→ What the task requires:
Set down every entry once more, exactly as it appears.

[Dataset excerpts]
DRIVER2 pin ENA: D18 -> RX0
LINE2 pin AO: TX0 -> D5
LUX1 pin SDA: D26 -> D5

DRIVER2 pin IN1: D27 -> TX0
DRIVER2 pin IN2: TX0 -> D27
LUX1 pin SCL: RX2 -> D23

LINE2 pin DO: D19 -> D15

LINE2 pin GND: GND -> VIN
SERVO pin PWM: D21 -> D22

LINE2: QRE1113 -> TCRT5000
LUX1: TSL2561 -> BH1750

→ Solution below:
DRIVER2 pin ENA: D18 -> RX0
LINE2 pin AO: TX0 -> D5
LUX1 pin SDA: D26 -> D5

DRIVER2 pin IN1: D27 -> TX0
DRIVER2 pin IN2: TX0 -> D27
LUX1 pin SCL: RX2 -> D23

LINE2 pin DO: D19 -> D15

LINE2 pin GND: GND -> VIN
SERVO pin PWM: D21 -> D22

LINE2: QRE1113 -> TCRT5000
LUX1: TSL2561 -> BH1750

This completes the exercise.